Task to complete =
Look through the records below and copy each line that includes the word "pink".
——
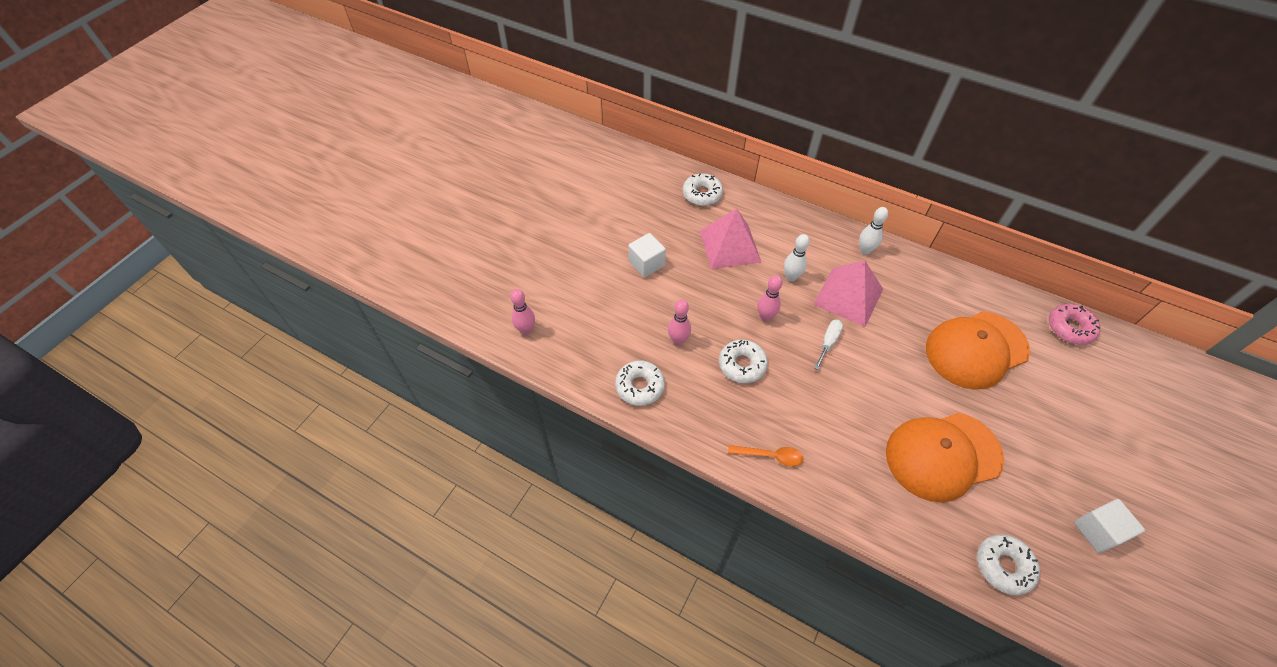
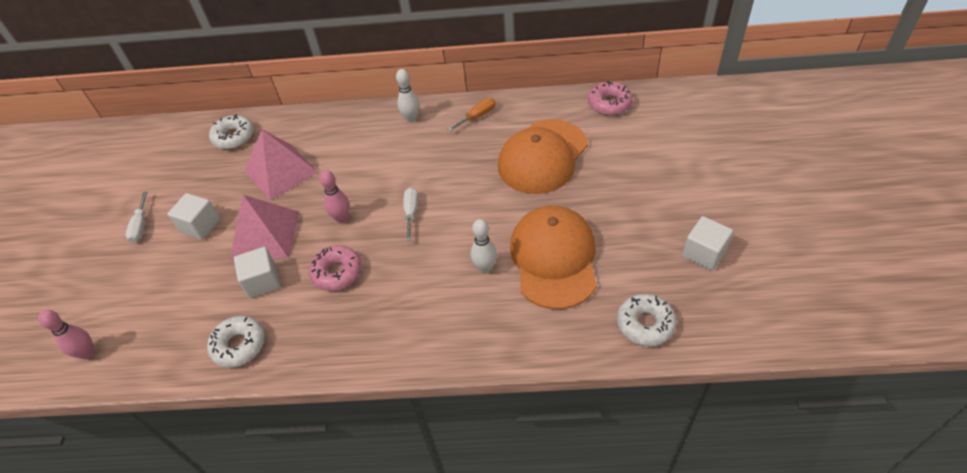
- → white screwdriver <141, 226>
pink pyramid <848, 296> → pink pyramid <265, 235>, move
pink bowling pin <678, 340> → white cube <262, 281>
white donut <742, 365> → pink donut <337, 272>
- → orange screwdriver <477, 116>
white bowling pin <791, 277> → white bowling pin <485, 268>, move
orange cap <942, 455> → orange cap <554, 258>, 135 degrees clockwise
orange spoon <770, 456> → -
——
Your response =
pink pyramid <848, 296> → pink pyramid <265, 235>, move
pink bowling pin <678, 340> → white cube <262, 281>
white donut <742, 365> → pink donut <337, 272>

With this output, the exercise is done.